"""
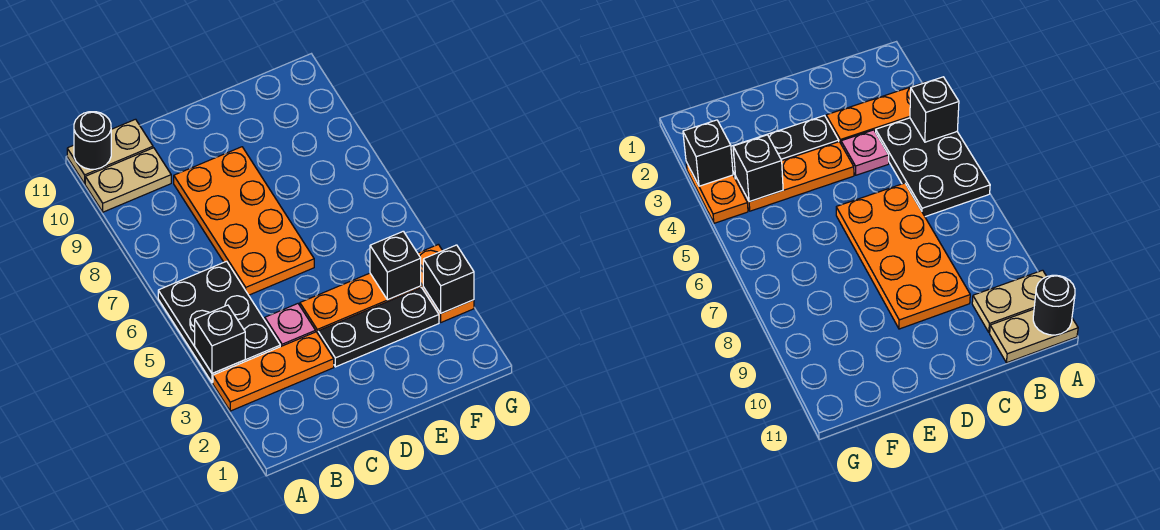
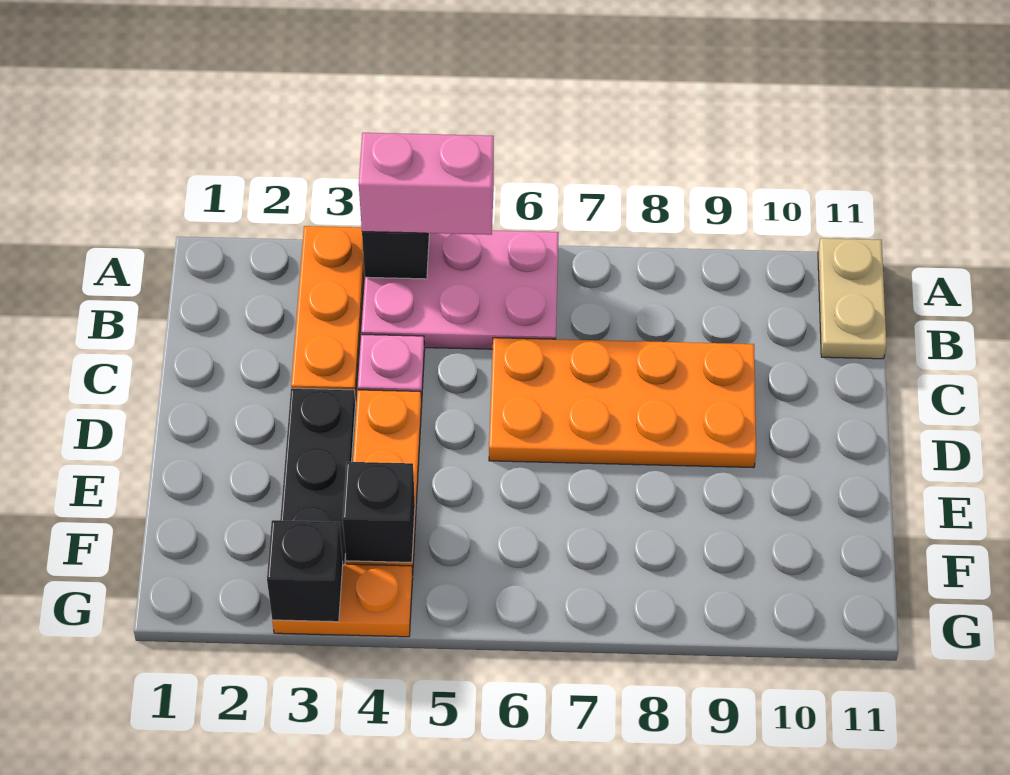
black plate A4:B6 level 1 -> pink plate A4:B6 level 1
none -> pink brick A4:A5 level 3
tan plate A10:B10 level 1 -> none
black round brick A11 level 2 -> none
"""
> _Task prompt_
Each line of the data is to be duplicated exactly; pictures stay out of the copy.

> _Answer to the exercise_
black plate A4:B6 level 1 -> pink plate A4:B6 level 1
none -> pink brick A4:A5 level 3
tan plate A10:B10 level 1 -> none
black round brick A11 level 2 -> none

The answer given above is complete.